Instructions for the task
Restate word for word the lines between the start of the material and the line with "(297, 371) = (264, 360): red", keeping both of those ends and none of the pictures.

Provided information
+++

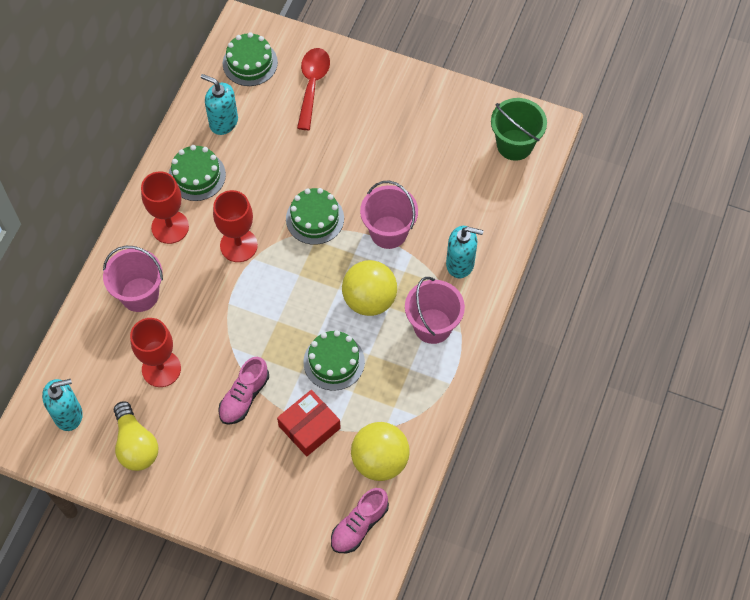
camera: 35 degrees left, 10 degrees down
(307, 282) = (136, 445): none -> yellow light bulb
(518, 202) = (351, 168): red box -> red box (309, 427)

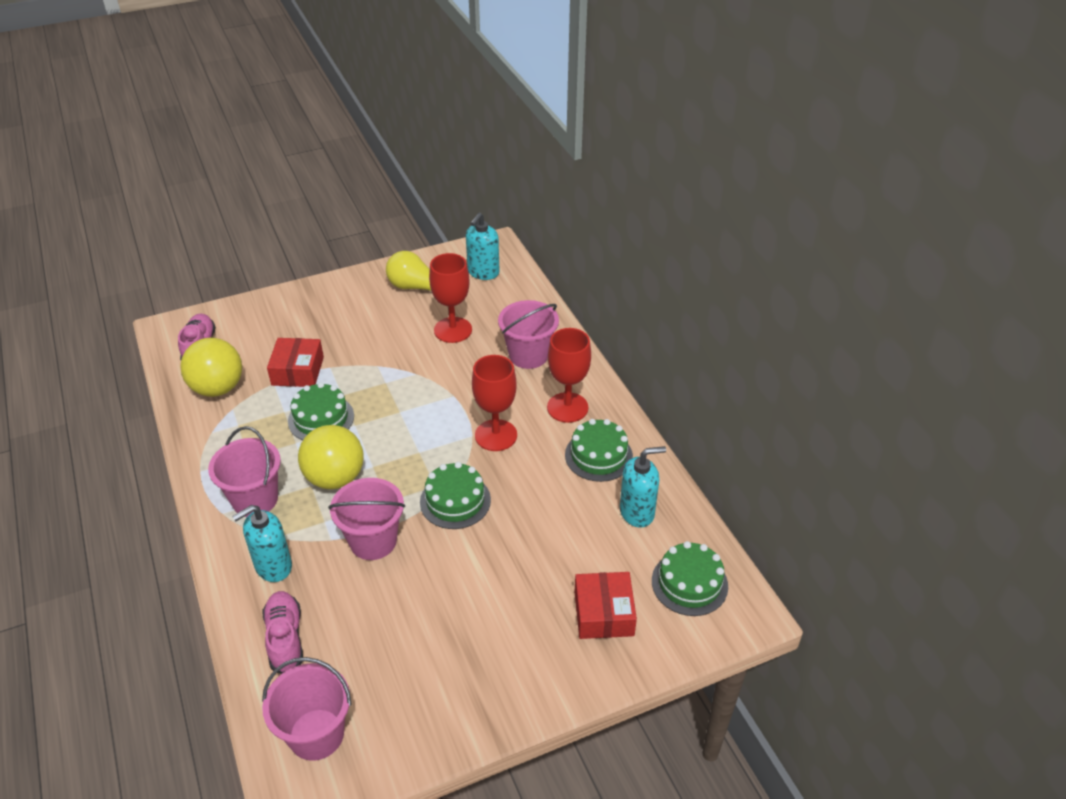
camera: 135 degrees right, 20 degrees down
(244, 397) = (370, 355): pink shoe -> pink shoe (285, 638)
(312, 85) = (603, 613): red spoon -> red box
(514, 145) = (316, 734): green bucket -> pink bucket

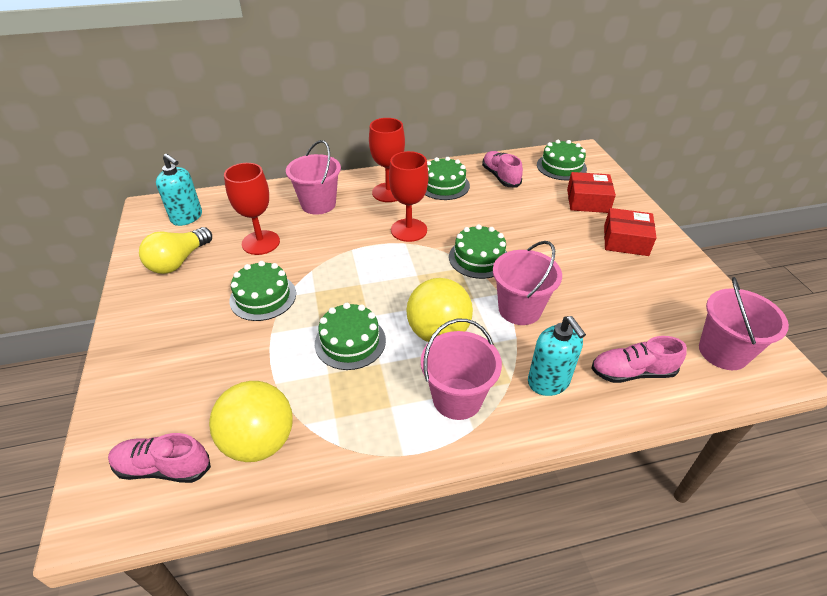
camera: 80 degrees left, 0 degrees up
(297, 371) = (264, 360): red box -> red box (625, 240)
(374, 351) = (263, 297): none -> green cake
(637, 512) = (500, 177): turquoise soap dispenser -> pink shoe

+++

Exercise answer
camera: 35 degrees left, 10 degrees down
(307, 282) = (136, 445): none -> yellow light bulb
(518, 202) = (351, 168): red box -> red box (309, 427)

camera: 135 degrees right, 20 degrees down
(244, 397) = (370, 355): pink shoe -> pink shoe (285, 638)
(312, 85) = (603, 613): red spoon -> red box
(514, 145) = (316, 734): green bucket -> pink bucket

camera: 80 degrees left, 0 degrees up
(297, 371) = (264, 360): red box -> red box (625, 240)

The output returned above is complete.